### TASK DIRECTIONS:
Give every entry again, exactly as it stands.

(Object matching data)

_ _ _

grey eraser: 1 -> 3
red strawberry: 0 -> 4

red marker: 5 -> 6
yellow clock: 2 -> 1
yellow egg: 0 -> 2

_ _ _

### RESPONSE AREA:
grey eraser: 1 -> 3
red strawberry: 0 -> 4

red marker: 5 -> 6
yellow clock: 2 -> 1
yellow egg: 0 -> 2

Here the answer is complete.